*Problem to solve*.
The result should be the listing below, restated exactly, with its pictures left out.

*Data extract*.
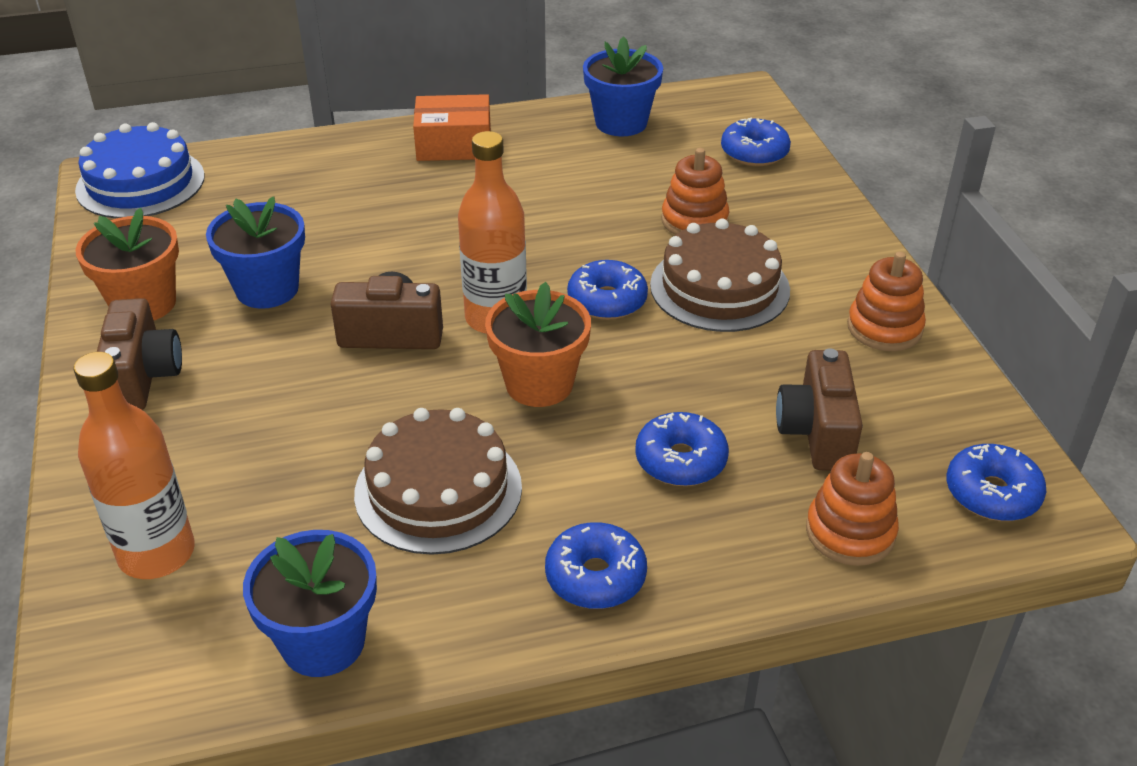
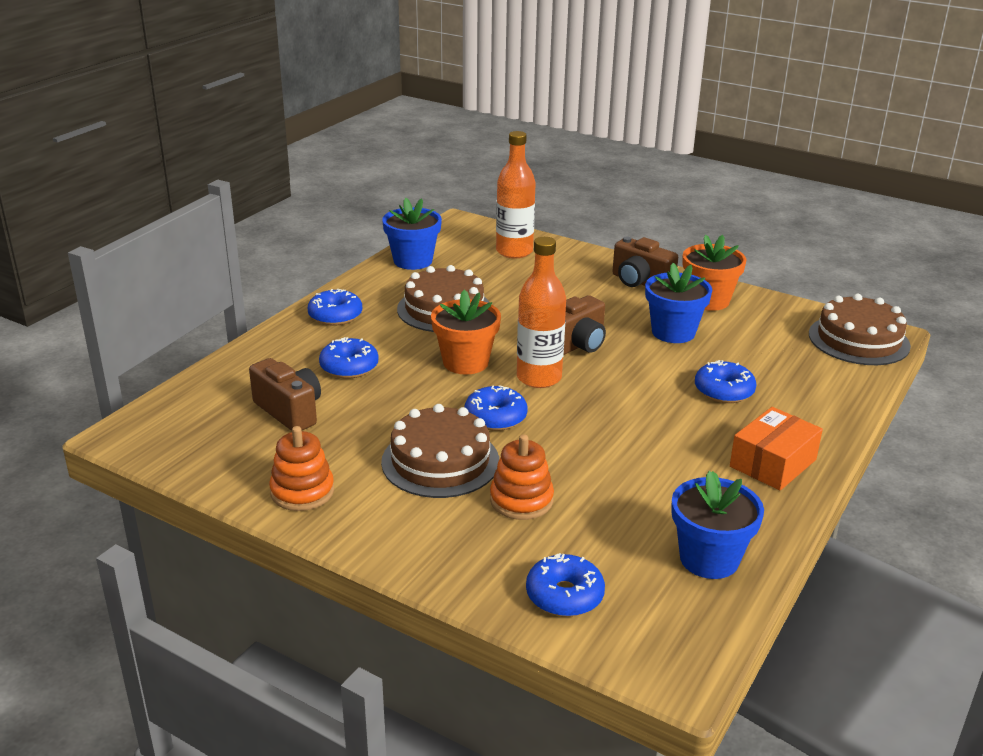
camera: 135 degrees right, 10 degrees down
(140, 183) = (858, 340): blue cake -> brown cake
(850, 532) = (232, 379): orange stacking toy -> none
(992, 494) = (164, 429): blue donut -> blue donut (724, 391)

*Final answer*.
camera: 135 degrees right, 10 degrees down
(140, 183) = (858, 340): blue cake -> brown cake
(850, 532) = (232, 379): orange stacking toy -> none
(992, 494) = (164, 429): blue donut -> blue donut (724, 391)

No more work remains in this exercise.